= TASK STATEMENT =
Say only how many lines in the entries below contain the word "none".

(Version comparison data)

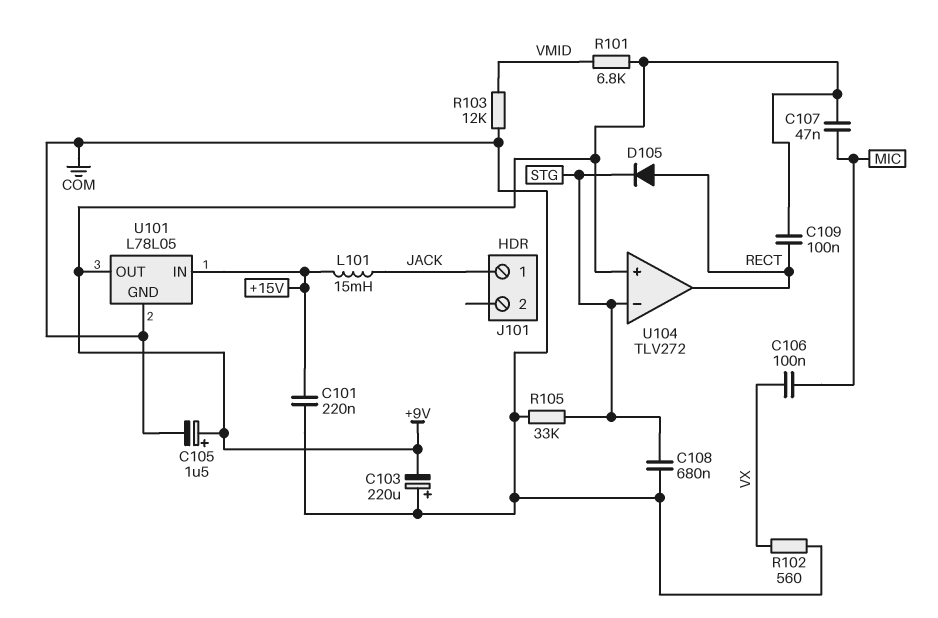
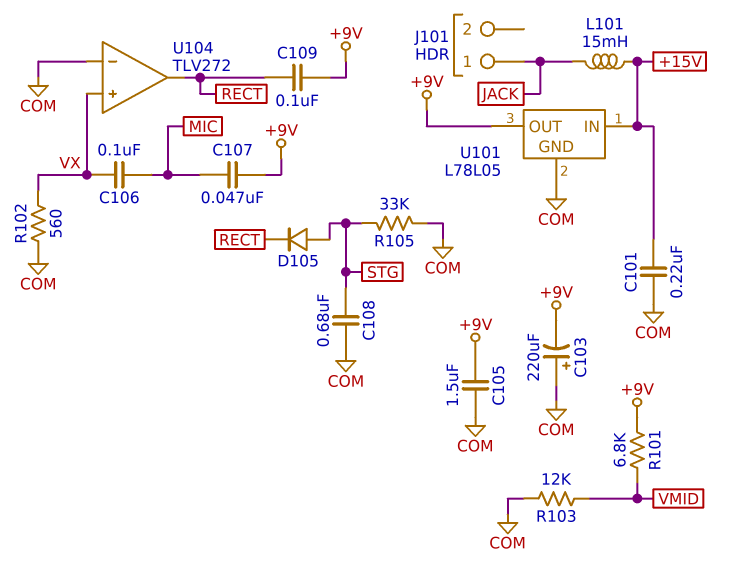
C105: 1.5uF (plus +9V, minus COM) -> 1.5uF (+9V, COM)
D105: diode (A RECT, K STG) -> diode (A STG, K RECT)
U104 pin in+: +9V -> VX
U104 pin in-: STG -> COM

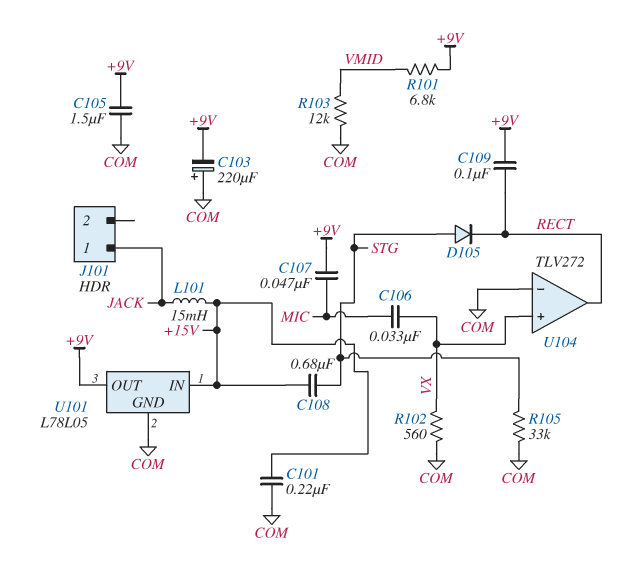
C106: 100nF (MIC, VX) -> 33nF (MIC, VX)
C108: 680nF (COM, STG) -> 680nF (+15V, STG)

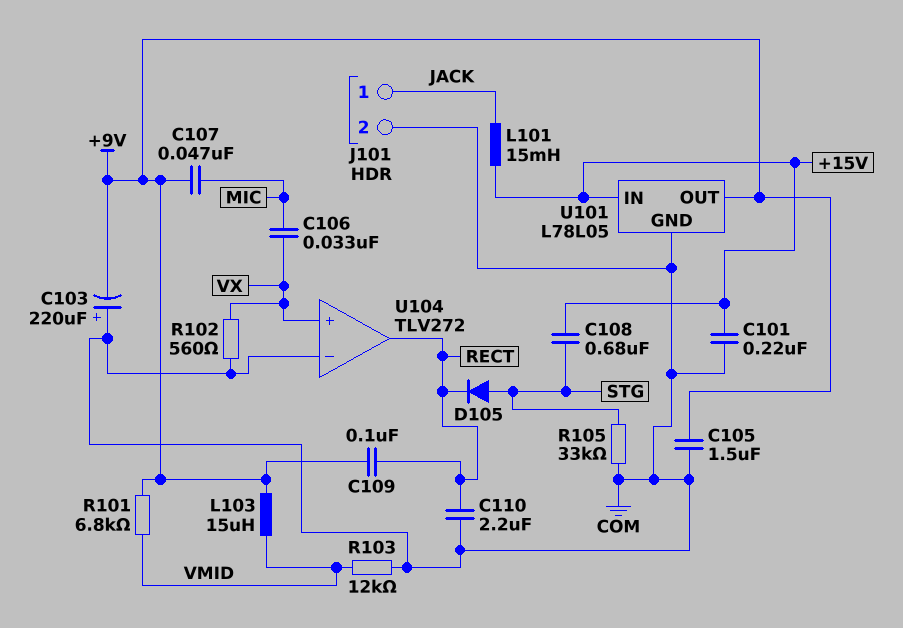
C110: none -> 2.2uF (COM, RECT)
J101 pin 2: none -> COM
L103: none -> 15uH (+9V, VMID)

= ANSWER AREA =
3